### DATASET RECORDS
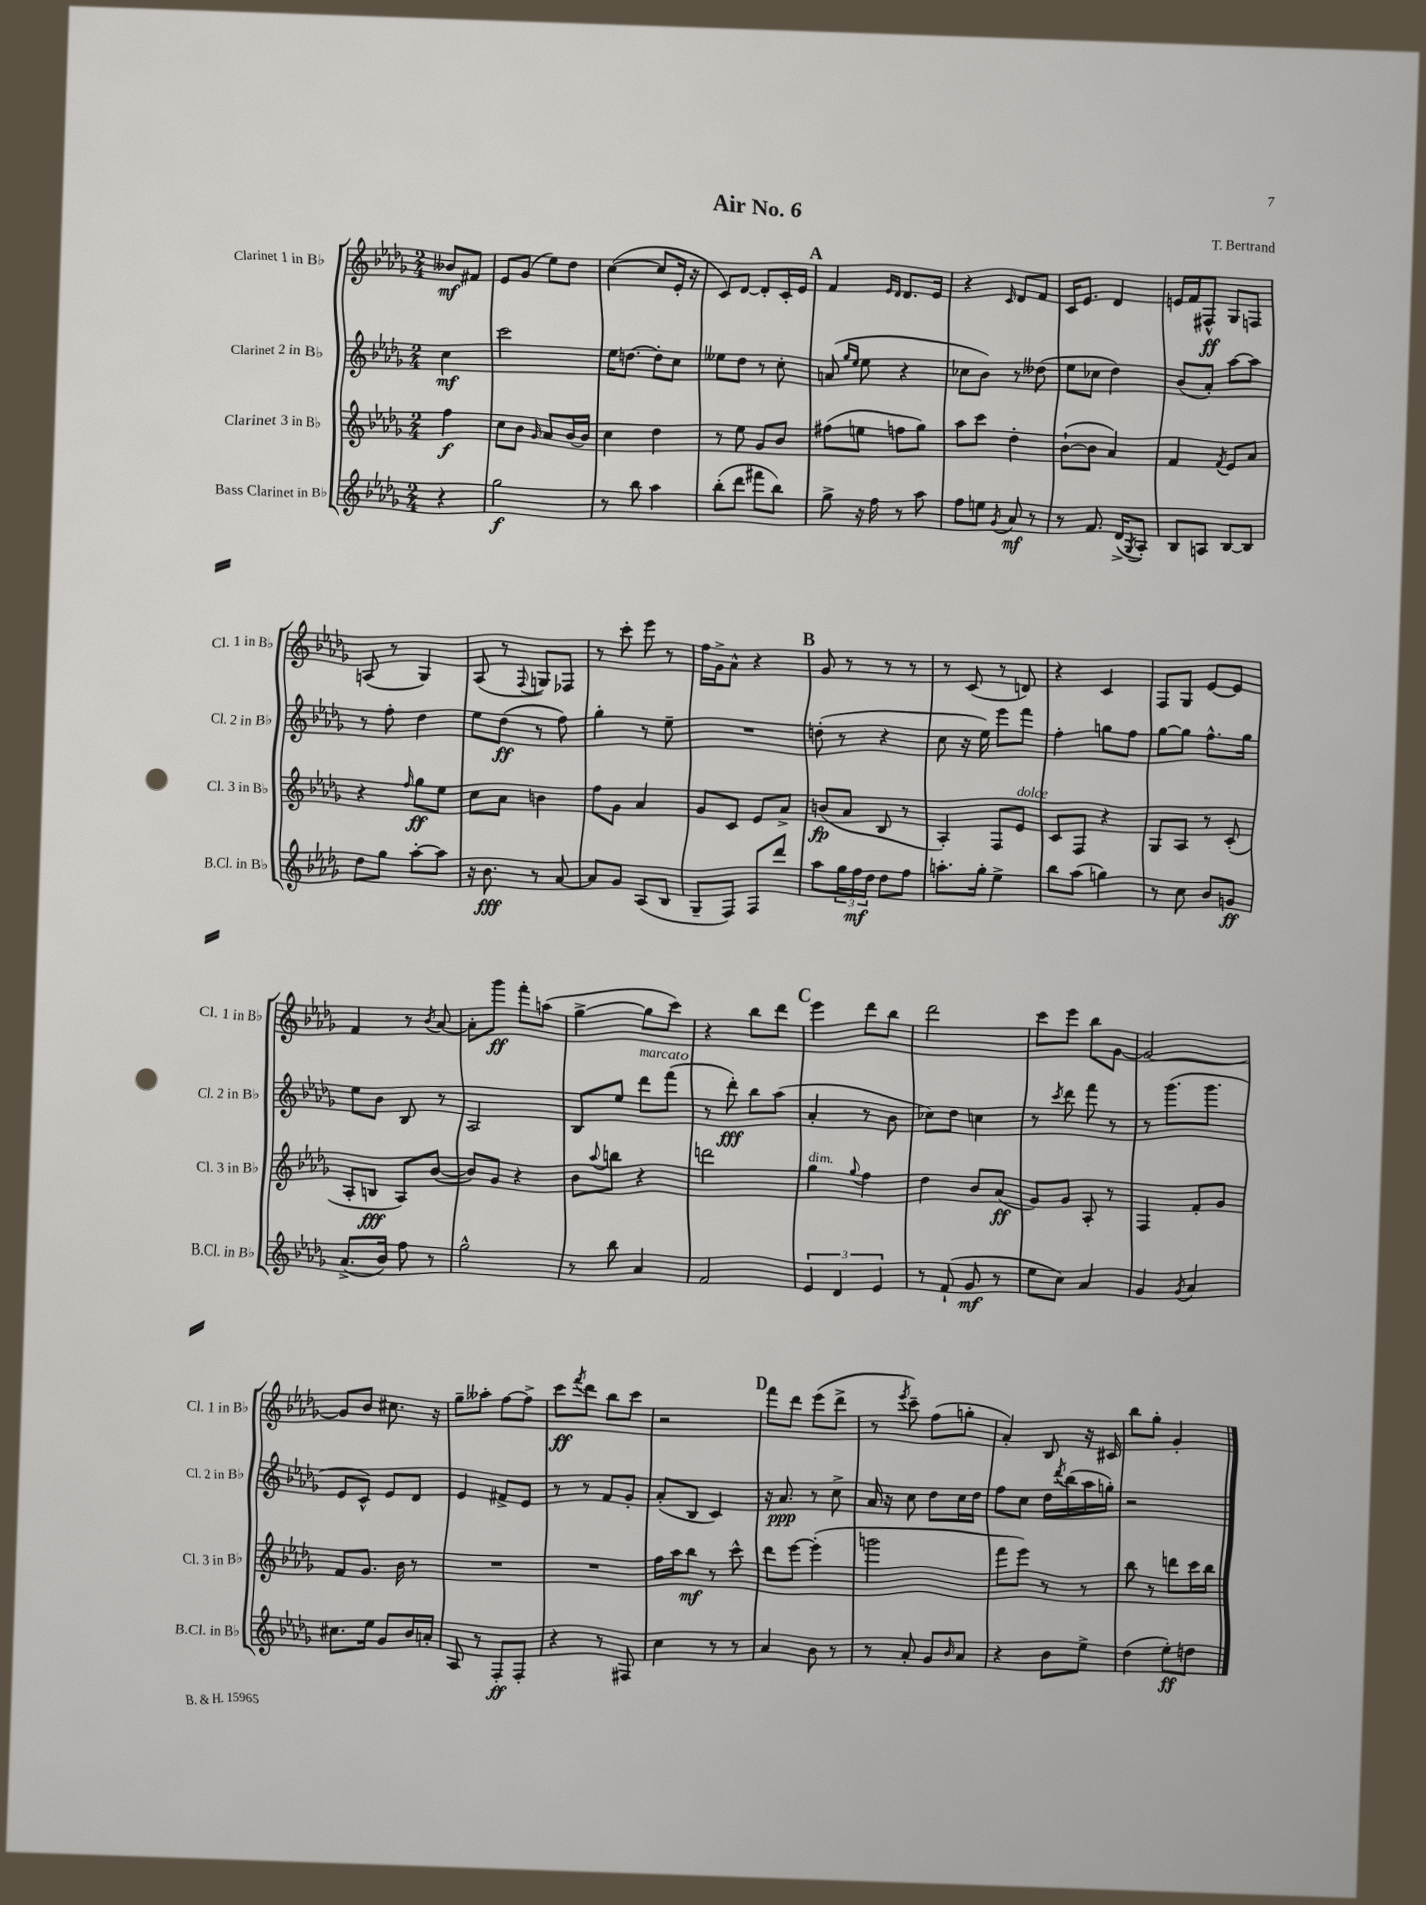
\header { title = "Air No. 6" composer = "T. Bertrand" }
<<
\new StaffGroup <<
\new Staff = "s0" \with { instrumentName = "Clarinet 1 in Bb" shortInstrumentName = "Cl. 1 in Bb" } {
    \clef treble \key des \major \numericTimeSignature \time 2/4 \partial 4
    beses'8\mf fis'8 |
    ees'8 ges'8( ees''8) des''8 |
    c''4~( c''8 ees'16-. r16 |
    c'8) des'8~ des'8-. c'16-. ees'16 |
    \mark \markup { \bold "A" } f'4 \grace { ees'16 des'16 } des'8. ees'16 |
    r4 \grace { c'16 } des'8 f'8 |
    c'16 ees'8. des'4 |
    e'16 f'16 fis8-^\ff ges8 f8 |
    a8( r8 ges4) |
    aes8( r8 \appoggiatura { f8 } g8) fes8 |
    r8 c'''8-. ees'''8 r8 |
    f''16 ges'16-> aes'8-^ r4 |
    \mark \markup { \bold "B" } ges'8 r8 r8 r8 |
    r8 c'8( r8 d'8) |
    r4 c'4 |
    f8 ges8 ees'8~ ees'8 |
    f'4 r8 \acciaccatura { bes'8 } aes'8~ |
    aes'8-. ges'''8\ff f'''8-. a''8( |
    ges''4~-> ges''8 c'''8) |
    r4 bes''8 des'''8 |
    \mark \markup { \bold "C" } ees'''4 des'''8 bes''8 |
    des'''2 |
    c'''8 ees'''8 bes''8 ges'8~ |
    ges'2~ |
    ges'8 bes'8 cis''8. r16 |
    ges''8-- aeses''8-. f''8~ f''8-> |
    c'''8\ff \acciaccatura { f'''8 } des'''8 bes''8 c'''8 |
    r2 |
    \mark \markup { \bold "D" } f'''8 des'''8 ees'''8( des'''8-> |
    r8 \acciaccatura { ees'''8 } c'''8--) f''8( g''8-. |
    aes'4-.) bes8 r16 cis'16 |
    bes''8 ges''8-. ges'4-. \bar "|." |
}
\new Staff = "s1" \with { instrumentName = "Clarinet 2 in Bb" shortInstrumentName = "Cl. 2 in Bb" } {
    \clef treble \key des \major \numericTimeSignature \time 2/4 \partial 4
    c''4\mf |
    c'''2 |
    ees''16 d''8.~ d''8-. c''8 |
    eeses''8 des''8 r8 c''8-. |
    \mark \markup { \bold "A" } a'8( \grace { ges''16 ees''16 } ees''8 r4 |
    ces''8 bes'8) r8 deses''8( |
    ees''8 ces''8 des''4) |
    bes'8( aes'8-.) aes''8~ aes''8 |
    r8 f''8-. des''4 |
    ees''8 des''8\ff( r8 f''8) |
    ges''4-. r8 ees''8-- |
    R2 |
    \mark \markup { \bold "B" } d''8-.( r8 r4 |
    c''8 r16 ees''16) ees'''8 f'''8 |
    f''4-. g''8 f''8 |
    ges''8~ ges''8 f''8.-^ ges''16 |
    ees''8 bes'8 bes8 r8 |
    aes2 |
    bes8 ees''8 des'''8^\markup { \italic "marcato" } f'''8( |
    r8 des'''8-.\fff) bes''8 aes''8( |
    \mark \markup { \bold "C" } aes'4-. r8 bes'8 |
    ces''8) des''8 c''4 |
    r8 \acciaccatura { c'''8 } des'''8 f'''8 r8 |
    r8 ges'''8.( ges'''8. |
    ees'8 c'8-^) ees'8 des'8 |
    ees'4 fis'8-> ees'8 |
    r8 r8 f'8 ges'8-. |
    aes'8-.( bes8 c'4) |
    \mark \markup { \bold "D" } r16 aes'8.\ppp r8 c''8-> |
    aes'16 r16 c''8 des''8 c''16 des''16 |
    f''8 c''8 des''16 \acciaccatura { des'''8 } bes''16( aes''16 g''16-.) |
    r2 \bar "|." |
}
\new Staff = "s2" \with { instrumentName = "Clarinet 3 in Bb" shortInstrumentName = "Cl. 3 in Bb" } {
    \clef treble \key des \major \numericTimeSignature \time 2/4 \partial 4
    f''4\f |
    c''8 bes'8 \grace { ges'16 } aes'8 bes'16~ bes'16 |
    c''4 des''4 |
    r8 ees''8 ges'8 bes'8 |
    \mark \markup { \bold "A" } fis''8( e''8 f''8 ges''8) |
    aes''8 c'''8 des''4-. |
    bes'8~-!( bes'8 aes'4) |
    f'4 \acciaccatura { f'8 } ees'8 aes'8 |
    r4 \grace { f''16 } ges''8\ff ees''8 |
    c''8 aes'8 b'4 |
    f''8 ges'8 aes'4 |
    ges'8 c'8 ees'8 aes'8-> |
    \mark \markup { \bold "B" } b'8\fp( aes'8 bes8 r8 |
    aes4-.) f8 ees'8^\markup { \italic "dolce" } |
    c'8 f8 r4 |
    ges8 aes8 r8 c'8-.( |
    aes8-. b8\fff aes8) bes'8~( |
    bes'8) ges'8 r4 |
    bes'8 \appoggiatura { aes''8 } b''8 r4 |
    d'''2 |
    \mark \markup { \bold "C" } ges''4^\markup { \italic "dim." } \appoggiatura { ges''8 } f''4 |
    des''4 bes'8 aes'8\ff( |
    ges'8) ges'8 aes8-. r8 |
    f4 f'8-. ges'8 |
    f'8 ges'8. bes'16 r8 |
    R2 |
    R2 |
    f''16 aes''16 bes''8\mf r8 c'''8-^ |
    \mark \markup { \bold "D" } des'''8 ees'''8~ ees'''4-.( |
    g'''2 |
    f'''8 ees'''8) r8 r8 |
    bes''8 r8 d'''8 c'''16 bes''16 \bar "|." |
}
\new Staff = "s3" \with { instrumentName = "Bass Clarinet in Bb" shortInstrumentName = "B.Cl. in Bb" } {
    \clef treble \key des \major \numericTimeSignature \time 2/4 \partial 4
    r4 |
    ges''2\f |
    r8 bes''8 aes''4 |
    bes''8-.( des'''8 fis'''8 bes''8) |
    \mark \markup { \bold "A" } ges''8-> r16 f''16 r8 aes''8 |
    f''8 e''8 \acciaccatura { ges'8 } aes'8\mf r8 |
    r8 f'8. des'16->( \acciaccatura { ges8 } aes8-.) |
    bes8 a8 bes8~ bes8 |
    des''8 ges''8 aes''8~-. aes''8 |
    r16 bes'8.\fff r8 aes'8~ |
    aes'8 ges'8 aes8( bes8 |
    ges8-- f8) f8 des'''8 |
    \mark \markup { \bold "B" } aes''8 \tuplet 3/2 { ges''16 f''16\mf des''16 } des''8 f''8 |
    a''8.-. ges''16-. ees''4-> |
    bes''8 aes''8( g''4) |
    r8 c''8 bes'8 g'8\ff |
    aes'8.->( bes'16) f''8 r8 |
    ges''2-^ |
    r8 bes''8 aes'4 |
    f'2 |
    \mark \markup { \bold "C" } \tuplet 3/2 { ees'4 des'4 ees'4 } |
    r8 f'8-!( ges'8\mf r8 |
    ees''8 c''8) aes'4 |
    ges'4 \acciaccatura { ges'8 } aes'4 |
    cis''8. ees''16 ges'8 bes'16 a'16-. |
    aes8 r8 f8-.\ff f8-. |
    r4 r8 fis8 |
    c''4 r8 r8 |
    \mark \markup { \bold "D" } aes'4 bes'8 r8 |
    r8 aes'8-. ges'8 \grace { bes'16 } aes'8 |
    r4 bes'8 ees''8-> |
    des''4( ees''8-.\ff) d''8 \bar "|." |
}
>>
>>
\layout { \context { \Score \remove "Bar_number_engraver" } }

* * *

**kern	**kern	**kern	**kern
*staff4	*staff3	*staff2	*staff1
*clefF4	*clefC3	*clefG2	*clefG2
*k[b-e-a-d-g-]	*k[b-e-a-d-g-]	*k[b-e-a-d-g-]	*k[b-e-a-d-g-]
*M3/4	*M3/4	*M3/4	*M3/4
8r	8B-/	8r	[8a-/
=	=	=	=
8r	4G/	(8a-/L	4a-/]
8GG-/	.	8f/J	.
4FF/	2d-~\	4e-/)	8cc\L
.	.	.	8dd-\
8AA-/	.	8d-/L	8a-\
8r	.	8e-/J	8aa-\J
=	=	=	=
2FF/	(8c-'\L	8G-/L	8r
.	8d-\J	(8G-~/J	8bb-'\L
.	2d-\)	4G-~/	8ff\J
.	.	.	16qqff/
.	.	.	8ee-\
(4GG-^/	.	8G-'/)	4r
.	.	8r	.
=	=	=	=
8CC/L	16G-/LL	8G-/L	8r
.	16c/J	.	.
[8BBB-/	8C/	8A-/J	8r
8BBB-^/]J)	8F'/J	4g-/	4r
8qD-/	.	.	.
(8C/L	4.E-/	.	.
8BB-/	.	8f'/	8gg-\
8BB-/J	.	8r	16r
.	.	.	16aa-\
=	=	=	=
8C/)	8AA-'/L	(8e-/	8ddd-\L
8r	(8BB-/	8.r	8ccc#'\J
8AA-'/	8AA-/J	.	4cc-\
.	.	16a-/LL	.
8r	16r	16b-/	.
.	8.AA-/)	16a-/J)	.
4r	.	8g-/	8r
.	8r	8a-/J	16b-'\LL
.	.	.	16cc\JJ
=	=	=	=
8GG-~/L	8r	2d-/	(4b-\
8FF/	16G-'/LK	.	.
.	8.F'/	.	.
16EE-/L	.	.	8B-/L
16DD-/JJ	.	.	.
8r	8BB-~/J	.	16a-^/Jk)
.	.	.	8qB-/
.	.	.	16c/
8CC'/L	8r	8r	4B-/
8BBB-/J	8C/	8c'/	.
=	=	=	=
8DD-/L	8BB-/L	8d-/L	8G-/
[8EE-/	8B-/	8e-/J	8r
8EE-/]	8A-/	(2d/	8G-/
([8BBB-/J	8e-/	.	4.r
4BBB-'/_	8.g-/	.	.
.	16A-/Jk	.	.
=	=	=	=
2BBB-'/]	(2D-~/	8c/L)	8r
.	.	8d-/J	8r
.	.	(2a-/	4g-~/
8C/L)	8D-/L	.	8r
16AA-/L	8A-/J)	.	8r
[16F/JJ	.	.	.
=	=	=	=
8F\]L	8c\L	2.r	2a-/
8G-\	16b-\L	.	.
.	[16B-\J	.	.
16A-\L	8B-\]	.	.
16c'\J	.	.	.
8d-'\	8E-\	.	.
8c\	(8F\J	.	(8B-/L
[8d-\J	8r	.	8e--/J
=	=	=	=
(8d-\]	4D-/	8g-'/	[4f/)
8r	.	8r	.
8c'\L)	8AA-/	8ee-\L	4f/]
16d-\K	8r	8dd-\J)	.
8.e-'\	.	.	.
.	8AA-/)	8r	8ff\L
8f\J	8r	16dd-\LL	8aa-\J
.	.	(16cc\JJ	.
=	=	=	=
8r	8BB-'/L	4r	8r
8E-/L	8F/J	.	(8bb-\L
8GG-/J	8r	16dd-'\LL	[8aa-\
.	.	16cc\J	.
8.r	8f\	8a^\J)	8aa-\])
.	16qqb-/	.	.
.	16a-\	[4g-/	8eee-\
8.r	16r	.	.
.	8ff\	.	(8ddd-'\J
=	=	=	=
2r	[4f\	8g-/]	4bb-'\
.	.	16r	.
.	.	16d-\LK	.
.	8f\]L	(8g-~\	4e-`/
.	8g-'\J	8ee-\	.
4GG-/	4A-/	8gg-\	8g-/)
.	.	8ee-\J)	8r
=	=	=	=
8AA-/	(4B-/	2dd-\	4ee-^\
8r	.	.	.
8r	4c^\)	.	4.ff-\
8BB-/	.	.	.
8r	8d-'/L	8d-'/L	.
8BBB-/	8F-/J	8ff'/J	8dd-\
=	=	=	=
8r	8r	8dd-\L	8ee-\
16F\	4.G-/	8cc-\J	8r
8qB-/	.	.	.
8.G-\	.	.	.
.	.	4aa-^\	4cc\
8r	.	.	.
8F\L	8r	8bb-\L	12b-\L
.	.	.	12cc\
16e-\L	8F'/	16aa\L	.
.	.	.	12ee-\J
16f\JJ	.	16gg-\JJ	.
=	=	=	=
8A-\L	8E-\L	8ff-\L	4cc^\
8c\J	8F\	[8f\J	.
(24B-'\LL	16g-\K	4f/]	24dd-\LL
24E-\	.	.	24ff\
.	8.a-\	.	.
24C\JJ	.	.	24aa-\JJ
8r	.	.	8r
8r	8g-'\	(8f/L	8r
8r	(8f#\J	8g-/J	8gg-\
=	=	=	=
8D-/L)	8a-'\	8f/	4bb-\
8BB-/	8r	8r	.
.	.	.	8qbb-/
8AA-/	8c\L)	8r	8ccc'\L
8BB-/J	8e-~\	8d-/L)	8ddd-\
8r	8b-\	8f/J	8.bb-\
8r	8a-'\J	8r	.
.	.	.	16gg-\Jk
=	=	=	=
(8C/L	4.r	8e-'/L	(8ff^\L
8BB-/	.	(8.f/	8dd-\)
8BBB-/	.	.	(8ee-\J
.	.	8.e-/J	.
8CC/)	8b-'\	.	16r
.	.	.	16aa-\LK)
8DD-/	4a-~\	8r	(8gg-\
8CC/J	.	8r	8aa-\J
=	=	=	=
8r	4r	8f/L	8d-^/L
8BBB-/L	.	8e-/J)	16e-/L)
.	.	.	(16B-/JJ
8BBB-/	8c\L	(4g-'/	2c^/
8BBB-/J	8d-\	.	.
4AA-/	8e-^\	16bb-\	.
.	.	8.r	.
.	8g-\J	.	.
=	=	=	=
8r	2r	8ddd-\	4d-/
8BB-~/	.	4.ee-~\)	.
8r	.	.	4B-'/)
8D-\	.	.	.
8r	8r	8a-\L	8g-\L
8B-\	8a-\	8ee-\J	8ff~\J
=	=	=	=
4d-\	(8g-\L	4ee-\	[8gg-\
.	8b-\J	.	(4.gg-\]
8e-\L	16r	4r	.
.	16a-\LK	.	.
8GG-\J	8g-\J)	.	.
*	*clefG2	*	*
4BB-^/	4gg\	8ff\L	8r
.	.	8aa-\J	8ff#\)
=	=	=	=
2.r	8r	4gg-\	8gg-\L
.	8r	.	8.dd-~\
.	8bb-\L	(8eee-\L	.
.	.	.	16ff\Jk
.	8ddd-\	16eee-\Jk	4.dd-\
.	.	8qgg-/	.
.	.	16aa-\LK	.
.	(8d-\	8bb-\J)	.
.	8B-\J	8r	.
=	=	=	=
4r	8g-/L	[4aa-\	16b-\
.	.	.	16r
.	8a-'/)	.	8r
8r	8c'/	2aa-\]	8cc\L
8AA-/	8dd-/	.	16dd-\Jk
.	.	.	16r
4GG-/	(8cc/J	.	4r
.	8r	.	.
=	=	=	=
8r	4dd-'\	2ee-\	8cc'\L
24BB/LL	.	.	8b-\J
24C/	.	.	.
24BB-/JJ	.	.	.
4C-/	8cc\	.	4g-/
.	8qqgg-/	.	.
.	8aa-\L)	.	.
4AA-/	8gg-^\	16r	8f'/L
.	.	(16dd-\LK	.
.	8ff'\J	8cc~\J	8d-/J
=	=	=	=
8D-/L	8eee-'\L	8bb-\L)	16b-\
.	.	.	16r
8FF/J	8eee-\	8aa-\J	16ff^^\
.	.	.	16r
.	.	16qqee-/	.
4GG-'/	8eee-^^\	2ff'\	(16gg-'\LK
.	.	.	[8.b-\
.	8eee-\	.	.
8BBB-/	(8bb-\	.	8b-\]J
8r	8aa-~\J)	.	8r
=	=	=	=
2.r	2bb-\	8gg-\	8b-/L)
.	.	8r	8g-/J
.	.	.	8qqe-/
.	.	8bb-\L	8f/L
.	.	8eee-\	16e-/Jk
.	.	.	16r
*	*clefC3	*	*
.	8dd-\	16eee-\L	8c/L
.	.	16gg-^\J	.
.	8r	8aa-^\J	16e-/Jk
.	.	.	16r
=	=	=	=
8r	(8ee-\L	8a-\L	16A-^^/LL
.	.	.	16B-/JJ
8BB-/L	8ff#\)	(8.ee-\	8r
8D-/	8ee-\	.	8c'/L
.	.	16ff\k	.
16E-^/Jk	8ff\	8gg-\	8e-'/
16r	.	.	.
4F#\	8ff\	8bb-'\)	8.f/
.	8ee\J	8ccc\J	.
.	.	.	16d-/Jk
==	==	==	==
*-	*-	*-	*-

### WRITTEN TASK
Pick out every line in the listing above that contains the string "with" and copy each of those lines.

### EXERCISE OUTPUT
\new Staff = "s0" \with { instrumentName = "Clarinet 1 in Bb" shortInstrumentName = "Cl. 1 in Bb" } {
\new Staff = "s1" \with { instrumentName = "Clarinet 2 in Bb" shortInstrumentName = "Cl. 2 in Bb" } {
\new Staff = "s2" \with { instrumentName = "Clarinet 3 in Bb" shortInstrumentName = "Cl. 3 in Bb" } {
\new Staff = "s3" \with { instrumentName = "Bass Clarinet in Bb" shortInstrumentName = "B.Cl. in Bb" } {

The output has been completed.